*Work request:* When you copy the material below, keep every line exact and omit the pictures.

*Information:*
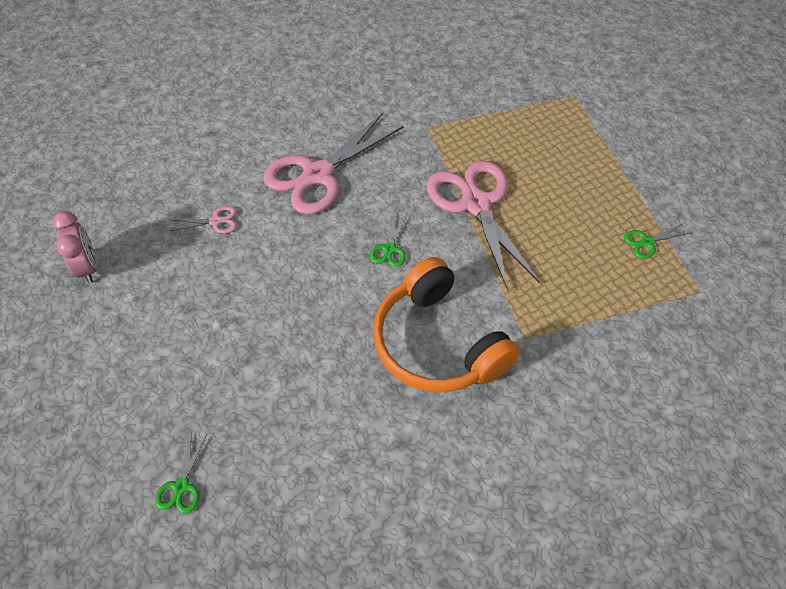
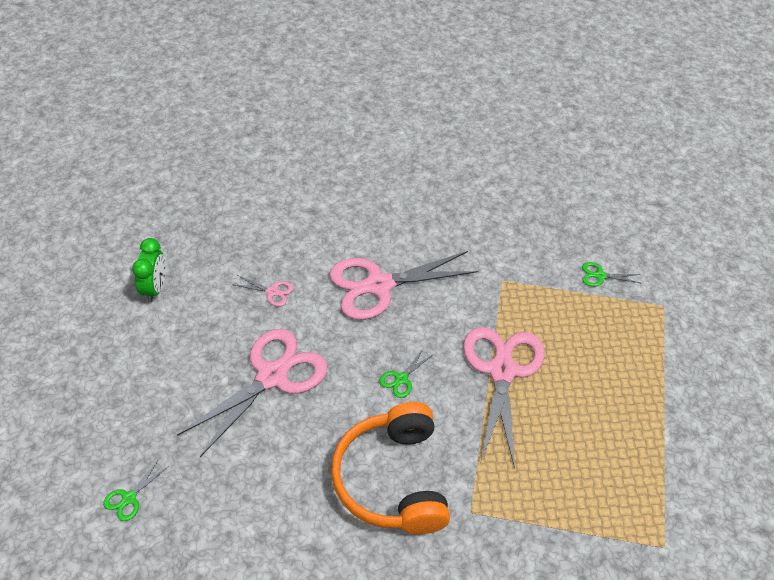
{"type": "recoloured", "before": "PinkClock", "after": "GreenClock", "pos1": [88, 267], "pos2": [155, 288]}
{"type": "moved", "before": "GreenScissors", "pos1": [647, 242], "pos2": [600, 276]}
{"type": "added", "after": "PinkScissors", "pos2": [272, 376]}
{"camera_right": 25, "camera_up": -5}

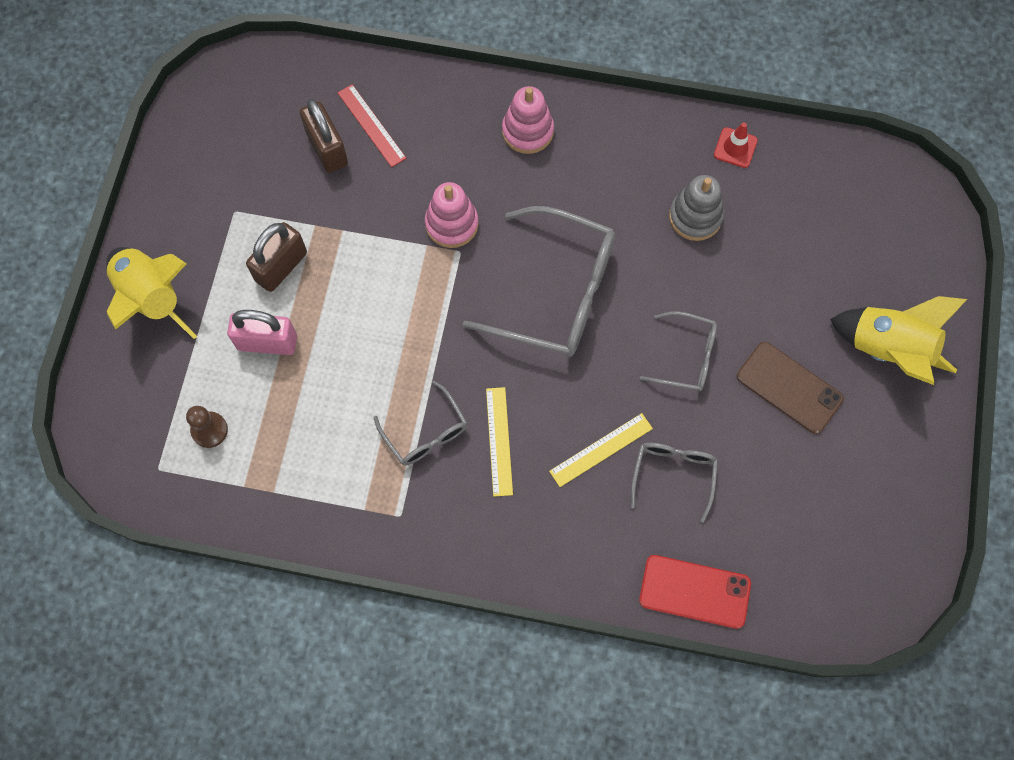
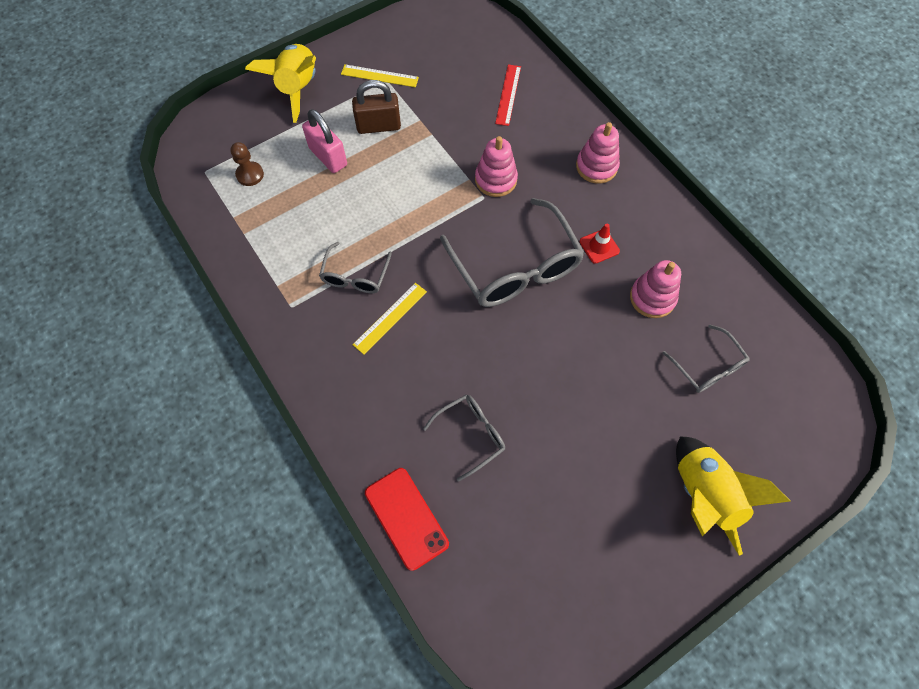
{"type": "removed", "before": "BrownPadlock", "pos1": [327, 148]}
{"type": "moved", "before": "YellowRuler", "pos1": [601, 449], "pos2": [379, 76]}
{"type": "moved", "before": "GreyGlasses", "pos1": [687, 357], "pos2": [708, 367]}
{"type": "recoloured", "before": "GreyStackingToy", "after": "PinkStackingToy", "pos1": [695, 217], "pos2": [652, 298]}
{"type": "moved", "before": "RedTrafficCone", "pos1": [735, 148], "pos2": [599, 246]}
{"type": "removed", "before": "BrownPhone", "pos1": [789, 387]}
{"camera_right": 45, "camera_up": -5}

*Solved exercise:*
{"type": "recoloured", "before": "PinkClock", "after": "GreenClock", "pos1": [88, 267], "pos2": [155, 288]}
{"type": "moved", "before": "GreenScissors", "pos1": [647, 242], "pos2": [600, 276]}
{"type": "added", "after": "PinkScissors", "pos2": [272, 376]}
{"camera_right": 25, "camera_up": -5}

{"type": "removed", "before": "BrownPadlock", "pos1": [327, 148]}
{"type": "moved", "before": "YellowRuler", "pos1": [601, 449], "pos2": [379, 76]}
{"type": "moved", "before": "GreyGlasses", "pos1": [687, 357], "pos2": [708, 367]}
{"type": "recoloured", "before": "GreyStackingToy", "after": "PinkStackingToy", "pos1": [695, 217], "pos2": [652, 298]}
{"type": "moved", "before": "RedTrafficCone", "pos1": [735, 148], "pos2": [599, 246]}
{"type": "removed", "before": "BrownPhone", "pos1": [789, 387]}
{"camera_right": 45, "camera_up": -5}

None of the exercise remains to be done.